▶ Input data:
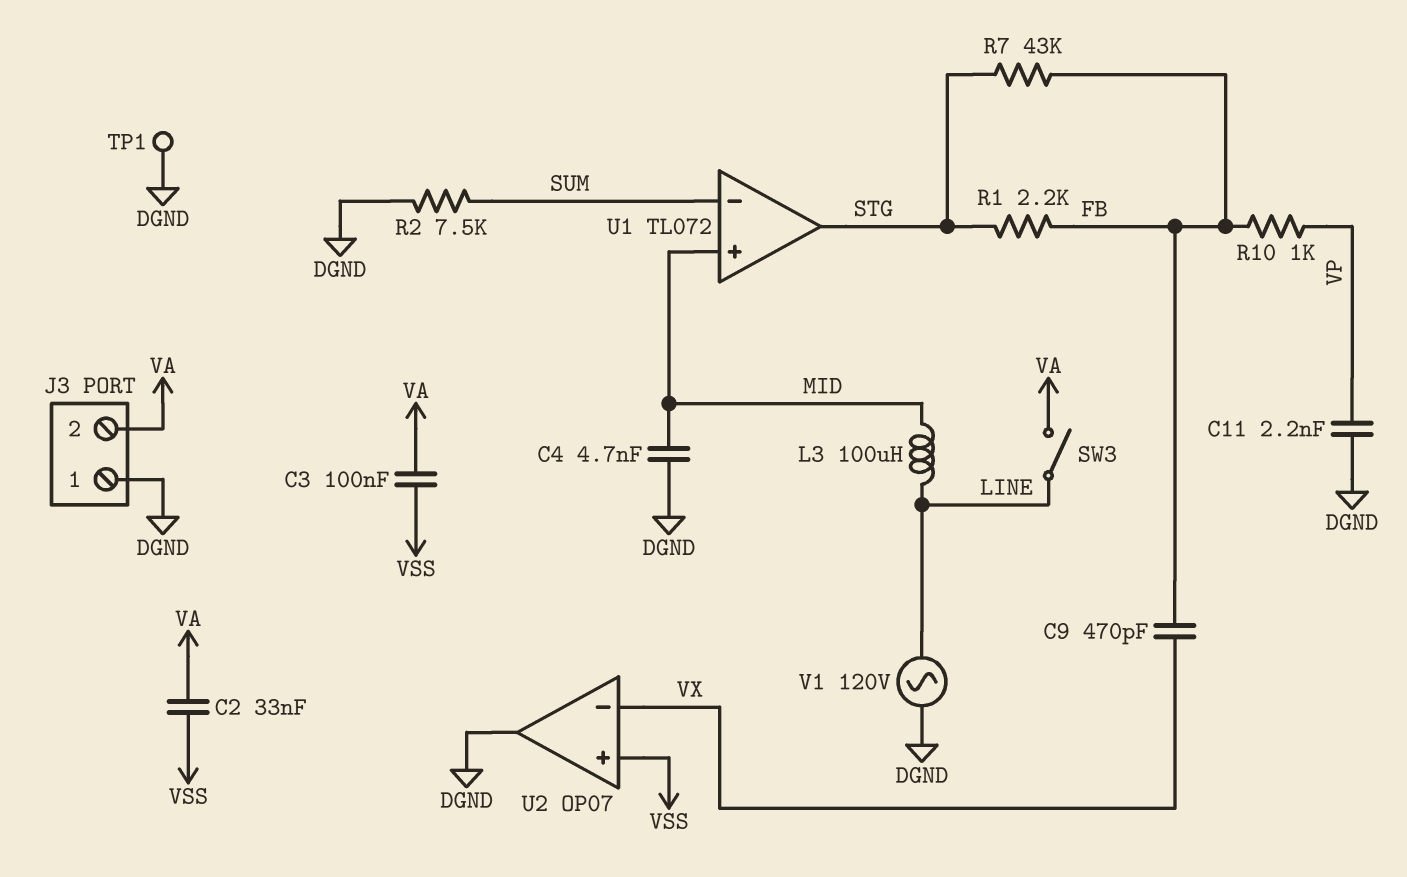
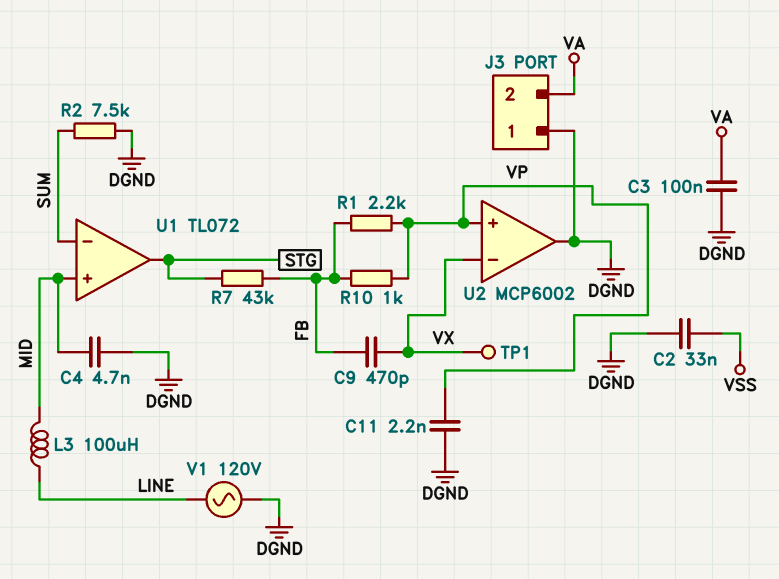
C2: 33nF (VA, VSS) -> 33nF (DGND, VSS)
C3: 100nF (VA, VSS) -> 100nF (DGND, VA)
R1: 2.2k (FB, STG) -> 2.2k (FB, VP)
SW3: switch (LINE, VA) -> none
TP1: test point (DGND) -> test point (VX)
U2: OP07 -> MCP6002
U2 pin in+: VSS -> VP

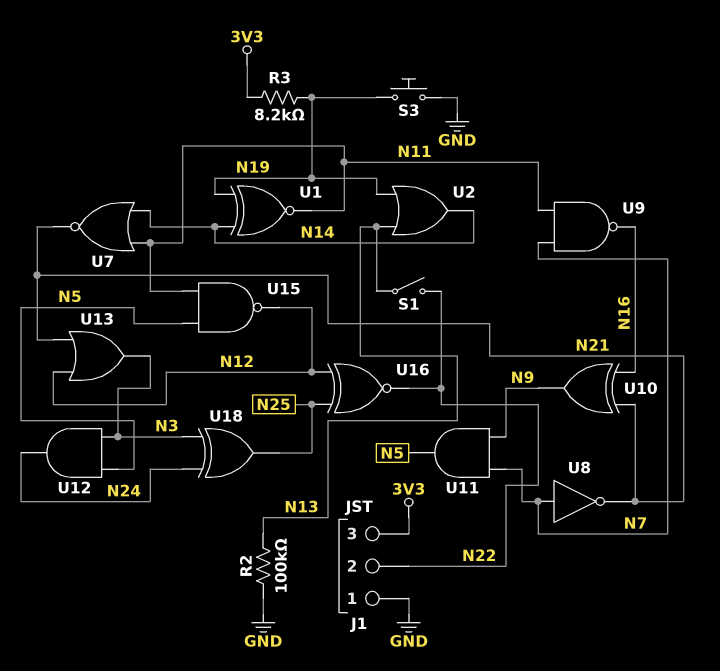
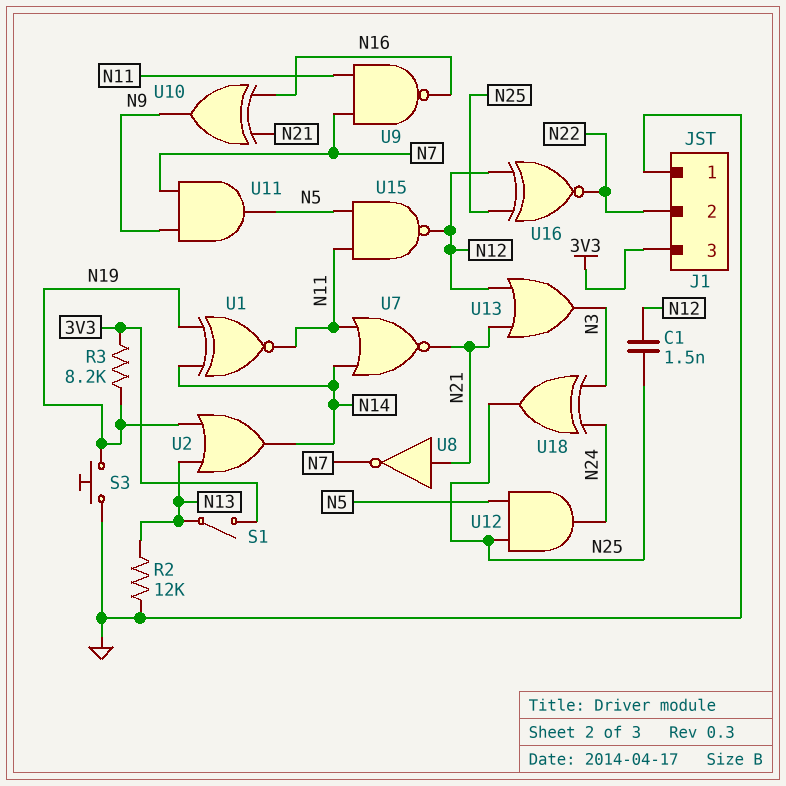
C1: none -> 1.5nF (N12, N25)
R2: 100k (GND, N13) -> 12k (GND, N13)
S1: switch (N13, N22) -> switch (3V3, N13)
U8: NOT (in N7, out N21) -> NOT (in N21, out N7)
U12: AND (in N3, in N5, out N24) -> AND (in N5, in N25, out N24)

▶ Action item:
Each line in the material with "switch" in it must be reported.

▶ Answer to the exercise:
SW3: switch (LINE, VA) -> none
S1: switch (N13, N22) -> switch (3V3, N13)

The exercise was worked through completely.